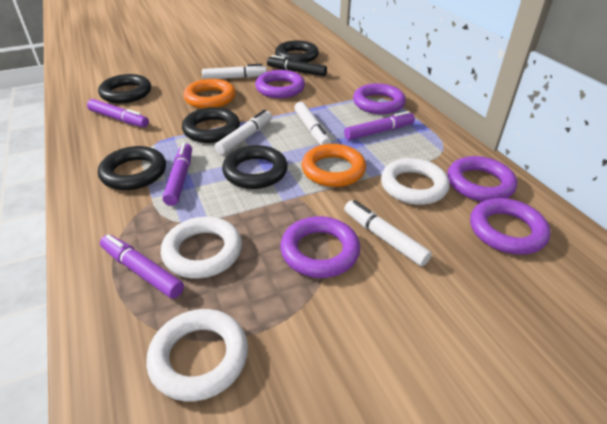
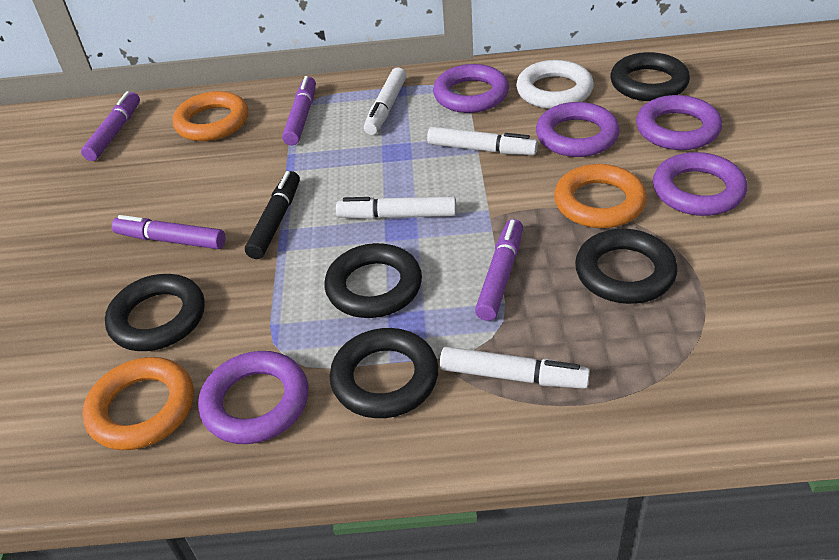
orange ring: 2 -> 3
white ring: 3 -> 1

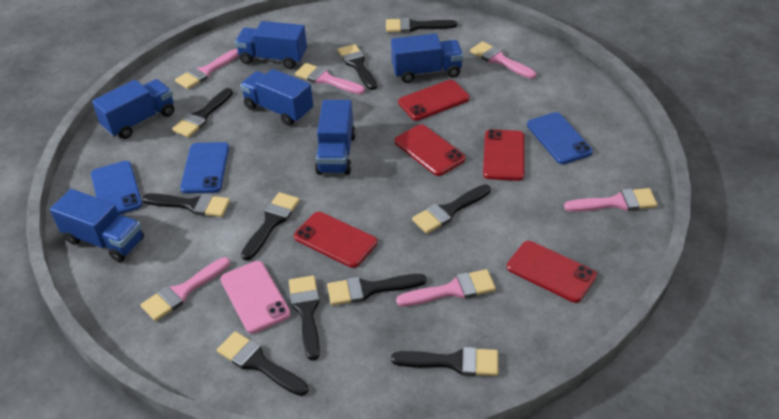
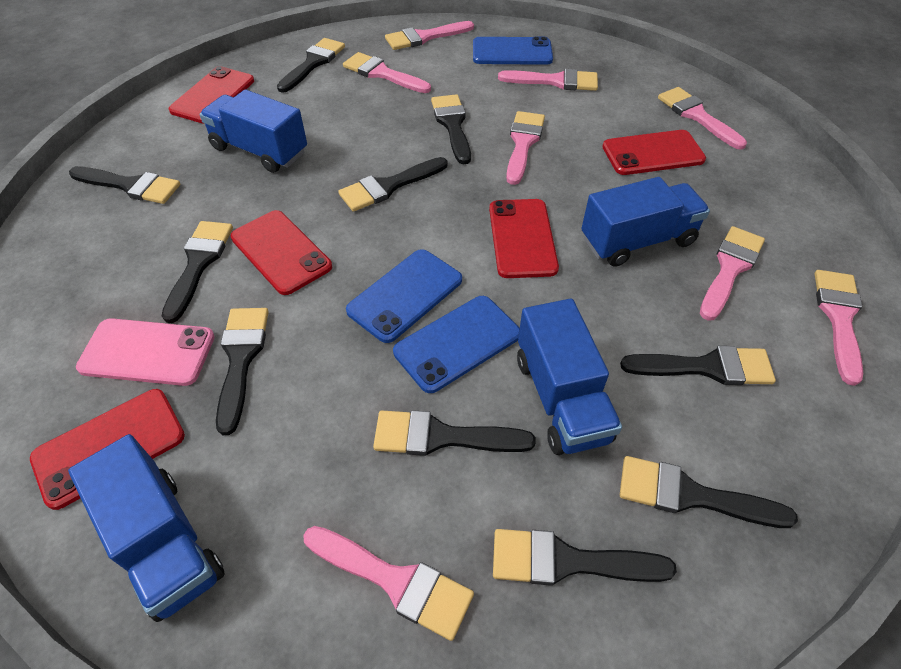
blue truck: 6 -> 4
pink brush: 6 -> 8

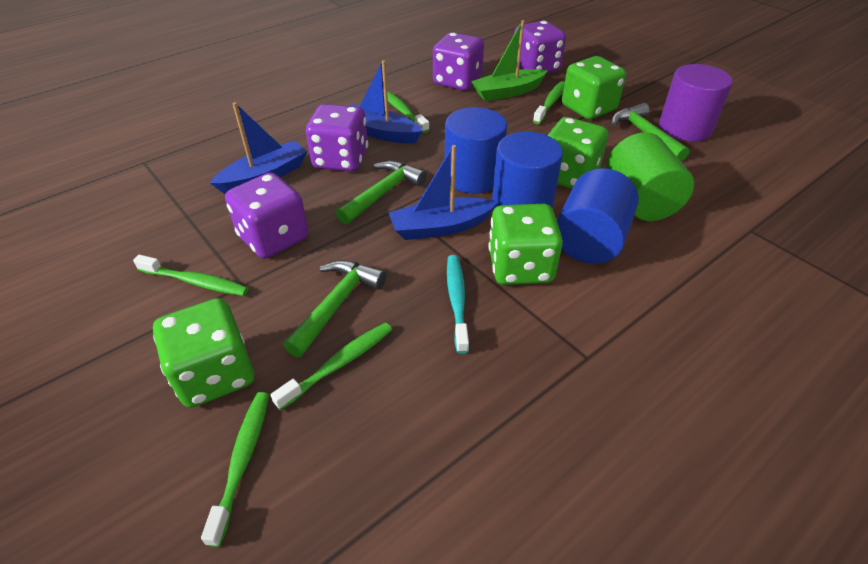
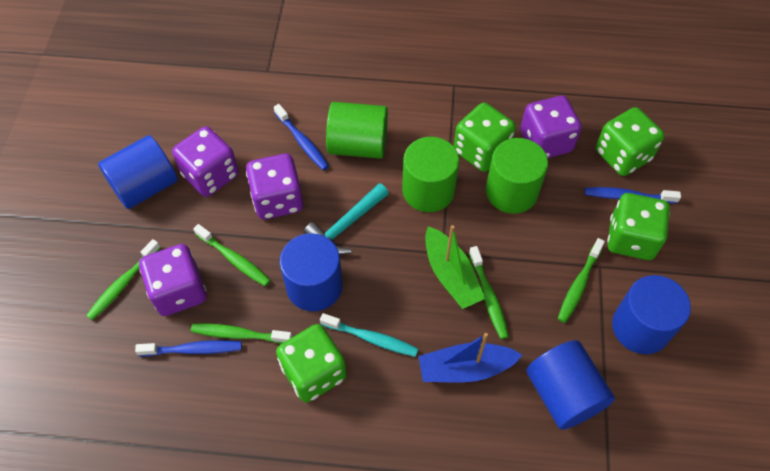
blue boat: 3 -> 1
blue cylinder: 3 -> 4
blue toothbrush: 0 -> 3
green cylinder: 1 -> 3
green hammer: 3 -> 0
purple cylinder: 1 -> 0
turquoise hammer: 0 -> 1

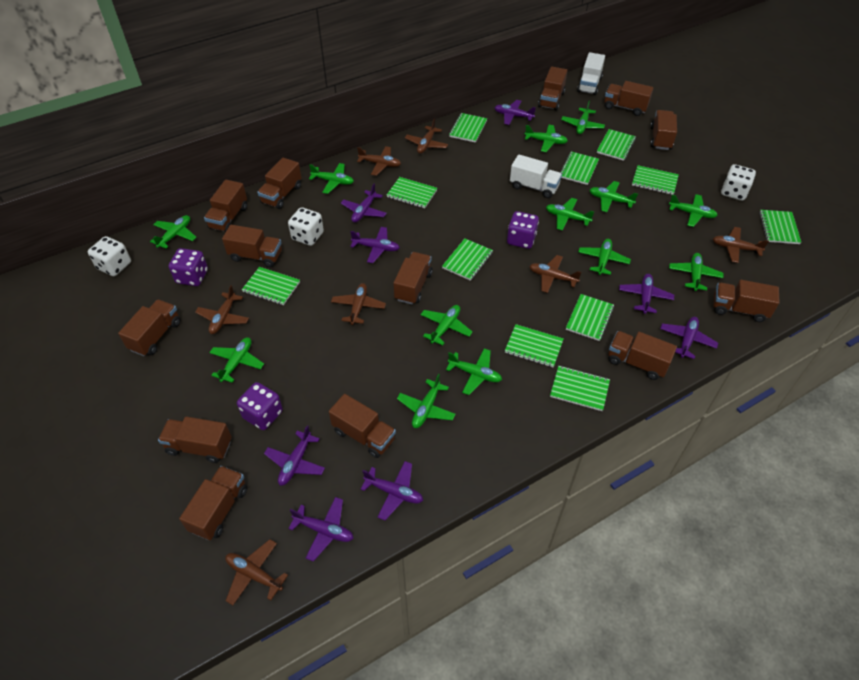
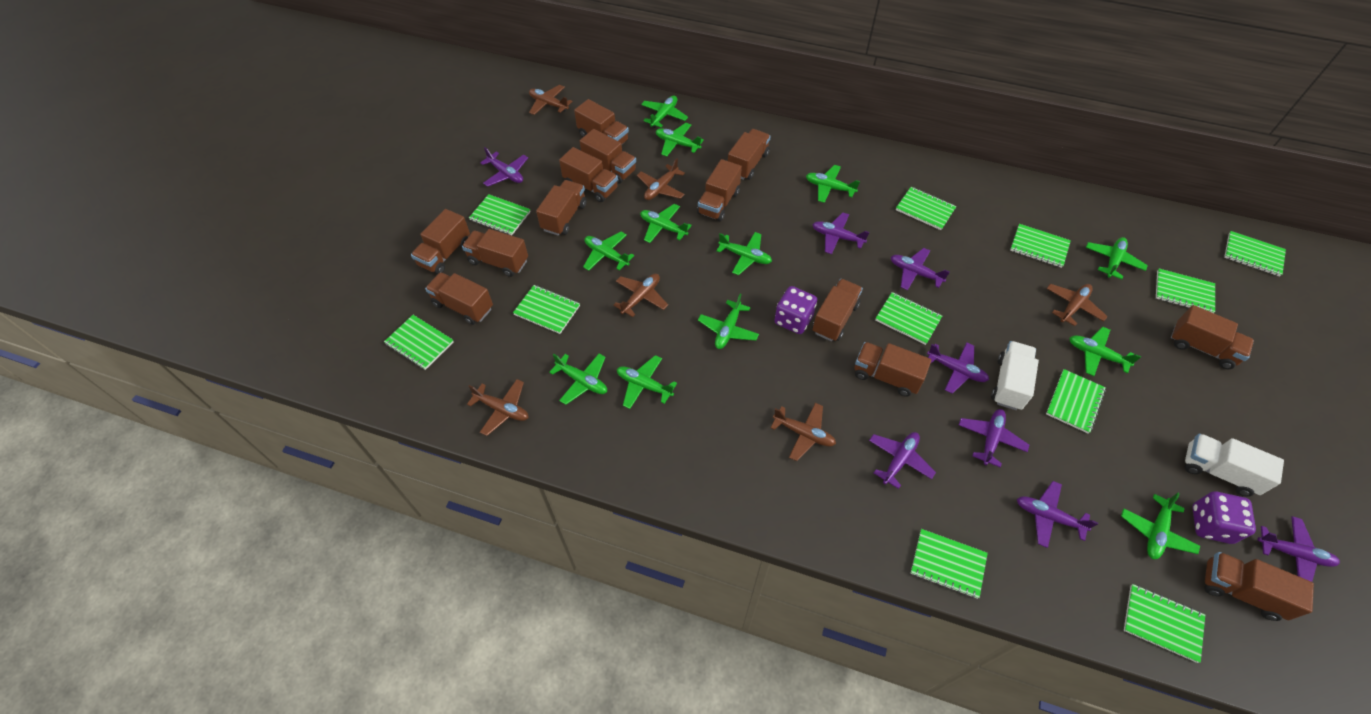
brown plane: 7 -> 6
green plane: 13 -> 12
purple dice: 3 -> 2
white dice: 3 -> 0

• _DESCRIPTION OF THE TASK_
From the line that contains "blue cylinder: 3 -> 4" to the last line of the data above, inclusive, transcribe every line exactly and only those lines, omitting pictures.

• _YOUR SOLUTION_
blue cylinder: 3 -> 4
blue toothbrush: 0 -> 3
green cylinder: 1 -> 3
green hammer: 3 -> 0
purple cylinder: 1 -> 0
turquoise hammer: 0 -> 1

brown plane: 7 -> 6
green plane: 13 -> 12
purple dice: 3 -> 2
white dice: 3 -> 0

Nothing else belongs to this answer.